*** Begin section ***
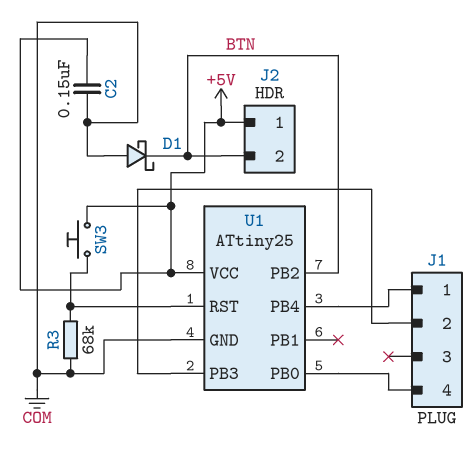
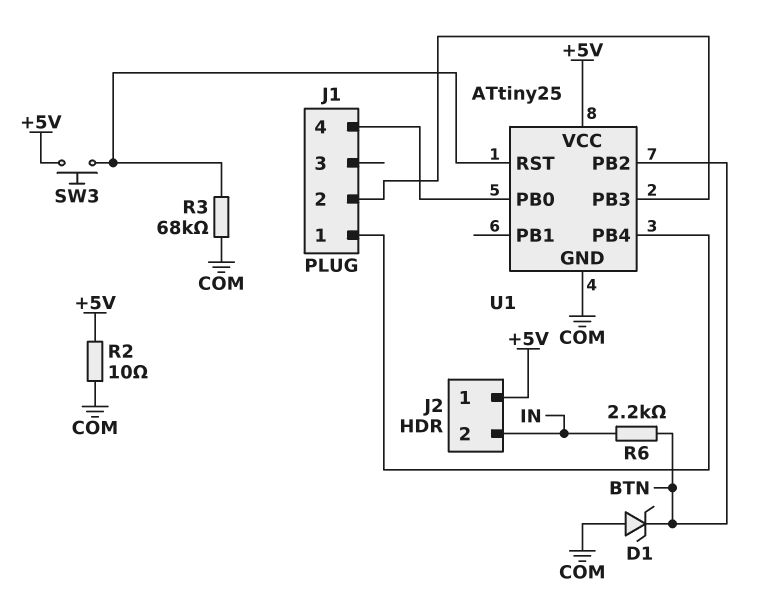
C2: 150nF (+5V, COM) -> none
D1: schottky (A COM, K BTN) -> zener (A COM, K BTN)
J2 pin 2: BTN -> IN
R2: none -> 10 (+5V, COM)
R6: none -> 2.2k (BTN, IN)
*** End section ***
Filter the entries above and return only the lines holding "none".

C2: 150nF (+5V, COM) -> none
R2: none -> 10 (+5V, COM)
R6: none -> 2.2k (BTN, IN)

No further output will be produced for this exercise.